[Spatial reasoning data]
━━━━━━━━━━━━━━━━

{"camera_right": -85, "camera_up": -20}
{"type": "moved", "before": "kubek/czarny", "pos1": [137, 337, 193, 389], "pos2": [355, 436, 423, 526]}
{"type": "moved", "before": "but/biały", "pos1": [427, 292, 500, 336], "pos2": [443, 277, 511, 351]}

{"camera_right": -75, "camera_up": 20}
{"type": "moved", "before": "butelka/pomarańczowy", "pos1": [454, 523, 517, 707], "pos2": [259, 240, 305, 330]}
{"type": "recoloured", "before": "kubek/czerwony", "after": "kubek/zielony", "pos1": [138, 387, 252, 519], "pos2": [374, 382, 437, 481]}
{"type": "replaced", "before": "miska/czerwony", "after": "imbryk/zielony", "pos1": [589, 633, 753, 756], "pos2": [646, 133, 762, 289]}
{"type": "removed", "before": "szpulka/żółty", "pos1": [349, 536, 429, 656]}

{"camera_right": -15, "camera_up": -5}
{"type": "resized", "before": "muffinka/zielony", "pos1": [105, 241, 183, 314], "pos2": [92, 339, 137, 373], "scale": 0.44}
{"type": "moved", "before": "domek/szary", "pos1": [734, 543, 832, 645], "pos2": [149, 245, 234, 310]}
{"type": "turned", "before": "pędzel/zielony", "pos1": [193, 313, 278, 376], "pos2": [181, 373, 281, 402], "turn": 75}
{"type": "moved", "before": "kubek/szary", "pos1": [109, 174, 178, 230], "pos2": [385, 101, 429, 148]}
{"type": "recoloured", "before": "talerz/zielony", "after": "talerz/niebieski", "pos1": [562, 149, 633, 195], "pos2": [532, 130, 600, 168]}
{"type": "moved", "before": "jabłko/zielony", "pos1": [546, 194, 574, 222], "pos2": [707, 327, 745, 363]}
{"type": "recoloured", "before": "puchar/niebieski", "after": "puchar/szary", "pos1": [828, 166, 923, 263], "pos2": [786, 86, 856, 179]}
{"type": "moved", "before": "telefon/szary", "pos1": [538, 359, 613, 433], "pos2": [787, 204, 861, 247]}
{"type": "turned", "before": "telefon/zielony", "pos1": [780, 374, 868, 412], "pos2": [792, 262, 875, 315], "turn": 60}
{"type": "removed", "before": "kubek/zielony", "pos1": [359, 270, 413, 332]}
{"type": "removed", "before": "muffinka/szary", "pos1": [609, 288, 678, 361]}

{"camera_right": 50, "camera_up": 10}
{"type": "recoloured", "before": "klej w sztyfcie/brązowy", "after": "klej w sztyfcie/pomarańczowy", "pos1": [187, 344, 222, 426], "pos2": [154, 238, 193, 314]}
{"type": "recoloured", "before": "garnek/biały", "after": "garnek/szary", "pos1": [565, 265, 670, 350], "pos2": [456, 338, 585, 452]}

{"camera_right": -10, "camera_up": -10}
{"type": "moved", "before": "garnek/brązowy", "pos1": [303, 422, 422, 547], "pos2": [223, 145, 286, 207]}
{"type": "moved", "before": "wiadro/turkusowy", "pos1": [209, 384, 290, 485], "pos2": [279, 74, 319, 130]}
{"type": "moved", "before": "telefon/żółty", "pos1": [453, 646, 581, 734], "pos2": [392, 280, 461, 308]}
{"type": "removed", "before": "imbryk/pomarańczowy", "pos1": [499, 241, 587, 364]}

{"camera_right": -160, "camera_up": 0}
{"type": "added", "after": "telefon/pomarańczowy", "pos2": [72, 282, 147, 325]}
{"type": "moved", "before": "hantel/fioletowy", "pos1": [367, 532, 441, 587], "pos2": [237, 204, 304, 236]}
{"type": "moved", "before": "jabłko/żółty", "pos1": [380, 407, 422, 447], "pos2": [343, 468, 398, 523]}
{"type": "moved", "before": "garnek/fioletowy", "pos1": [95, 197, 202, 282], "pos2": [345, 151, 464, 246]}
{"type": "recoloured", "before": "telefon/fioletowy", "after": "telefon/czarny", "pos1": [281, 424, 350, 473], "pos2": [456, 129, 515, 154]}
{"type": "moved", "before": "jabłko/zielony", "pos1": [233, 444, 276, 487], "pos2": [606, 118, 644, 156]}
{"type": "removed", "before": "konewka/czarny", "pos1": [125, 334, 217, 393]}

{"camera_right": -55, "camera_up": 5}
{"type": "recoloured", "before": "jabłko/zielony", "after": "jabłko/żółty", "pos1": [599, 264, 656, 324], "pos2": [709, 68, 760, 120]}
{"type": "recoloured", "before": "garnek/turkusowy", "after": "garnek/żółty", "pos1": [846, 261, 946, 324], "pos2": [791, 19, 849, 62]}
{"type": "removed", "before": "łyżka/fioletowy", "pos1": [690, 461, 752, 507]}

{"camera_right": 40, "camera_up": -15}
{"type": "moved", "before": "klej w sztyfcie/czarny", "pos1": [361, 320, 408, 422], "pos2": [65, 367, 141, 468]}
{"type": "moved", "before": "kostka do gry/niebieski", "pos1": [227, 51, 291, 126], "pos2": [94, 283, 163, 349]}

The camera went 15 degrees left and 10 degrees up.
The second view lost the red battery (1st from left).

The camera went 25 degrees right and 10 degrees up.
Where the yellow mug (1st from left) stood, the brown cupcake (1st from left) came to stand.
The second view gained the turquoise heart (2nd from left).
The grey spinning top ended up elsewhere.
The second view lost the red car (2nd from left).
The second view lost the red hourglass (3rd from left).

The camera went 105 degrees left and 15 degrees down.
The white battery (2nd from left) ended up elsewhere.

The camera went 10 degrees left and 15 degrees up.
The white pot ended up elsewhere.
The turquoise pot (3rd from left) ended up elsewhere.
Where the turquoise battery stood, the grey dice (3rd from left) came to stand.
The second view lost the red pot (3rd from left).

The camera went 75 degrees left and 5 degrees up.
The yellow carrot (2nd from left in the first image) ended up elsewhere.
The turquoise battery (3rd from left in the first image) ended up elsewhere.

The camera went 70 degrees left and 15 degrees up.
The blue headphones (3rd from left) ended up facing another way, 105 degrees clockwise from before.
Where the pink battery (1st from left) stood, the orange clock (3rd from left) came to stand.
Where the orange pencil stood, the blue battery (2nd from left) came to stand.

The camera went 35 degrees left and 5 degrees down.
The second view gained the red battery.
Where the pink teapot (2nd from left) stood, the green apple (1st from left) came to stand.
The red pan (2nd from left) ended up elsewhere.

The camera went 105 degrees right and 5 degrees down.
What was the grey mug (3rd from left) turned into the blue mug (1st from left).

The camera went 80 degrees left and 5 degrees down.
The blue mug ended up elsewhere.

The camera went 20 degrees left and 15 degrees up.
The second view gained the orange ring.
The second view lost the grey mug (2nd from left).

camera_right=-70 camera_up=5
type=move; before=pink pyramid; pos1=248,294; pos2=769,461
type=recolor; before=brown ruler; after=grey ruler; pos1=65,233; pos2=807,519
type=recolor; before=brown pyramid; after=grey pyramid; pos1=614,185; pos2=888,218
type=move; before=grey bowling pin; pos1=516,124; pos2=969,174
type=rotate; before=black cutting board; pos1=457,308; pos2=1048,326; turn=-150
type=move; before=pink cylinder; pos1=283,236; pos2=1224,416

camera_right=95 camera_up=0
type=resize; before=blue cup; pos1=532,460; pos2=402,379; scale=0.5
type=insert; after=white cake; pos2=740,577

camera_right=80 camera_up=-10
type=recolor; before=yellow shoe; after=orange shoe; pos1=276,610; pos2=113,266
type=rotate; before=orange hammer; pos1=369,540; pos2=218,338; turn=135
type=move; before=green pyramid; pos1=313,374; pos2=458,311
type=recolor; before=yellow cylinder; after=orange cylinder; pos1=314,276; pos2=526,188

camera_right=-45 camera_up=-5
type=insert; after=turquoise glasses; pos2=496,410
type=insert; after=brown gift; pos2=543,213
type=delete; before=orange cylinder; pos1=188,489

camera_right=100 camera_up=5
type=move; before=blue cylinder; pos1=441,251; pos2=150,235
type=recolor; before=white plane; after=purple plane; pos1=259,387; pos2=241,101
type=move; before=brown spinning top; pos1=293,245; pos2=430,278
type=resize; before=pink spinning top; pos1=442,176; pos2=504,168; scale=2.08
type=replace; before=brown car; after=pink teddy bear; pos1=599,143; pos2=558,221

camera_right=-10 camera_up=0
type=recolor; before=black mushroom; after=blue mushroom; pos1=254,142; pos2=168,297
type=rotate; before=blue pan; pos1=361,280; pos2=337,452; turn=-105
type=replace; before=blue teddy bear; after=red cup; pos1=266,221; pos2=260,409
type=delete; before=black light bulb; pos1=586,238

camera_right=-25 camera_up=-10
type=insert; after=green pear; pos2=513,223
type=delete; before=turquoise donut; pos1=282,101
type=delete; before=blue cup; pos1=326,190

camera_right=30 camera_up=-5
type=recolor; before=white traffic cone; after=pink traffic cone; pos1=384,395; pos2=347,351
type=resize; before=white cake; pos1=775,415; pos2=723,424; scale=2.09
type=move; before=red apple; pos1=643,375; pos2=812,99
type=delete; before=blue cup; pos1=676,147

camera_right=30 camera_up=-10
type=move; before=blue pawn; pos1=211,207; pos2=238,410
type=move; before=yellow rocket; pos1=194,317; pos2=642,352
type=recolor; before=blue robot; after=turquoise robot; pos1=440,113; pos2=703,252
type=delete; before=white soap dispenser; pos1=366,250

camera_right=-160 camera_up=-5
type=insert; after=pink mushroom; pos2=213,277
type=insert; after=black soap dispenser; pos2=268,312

━━━━━━━━━━━━━━━━

_What the task asks:_ Check each line above for the word "niebieski", and copy the lines where it appears.

_The completed task:_
{"type": "recoloured", "before": "talerz/zielony", "after": "talerz/niebieski", "pos1": [562, 149, 633, 195], "pos2": [532, 130, 600, 168]}
{"type": "recoloured", "before": "puchar/niebieski", "after": "puchar/szary", "pos1": [828, 166, 923, 263], "pos2": [786, 86, 856, 179]}
{"type": "moved", "before": "kostka do gry/niebieski", "pos1": [227, 51, 291, 126], "pos2": [94, 283, 163, 349]}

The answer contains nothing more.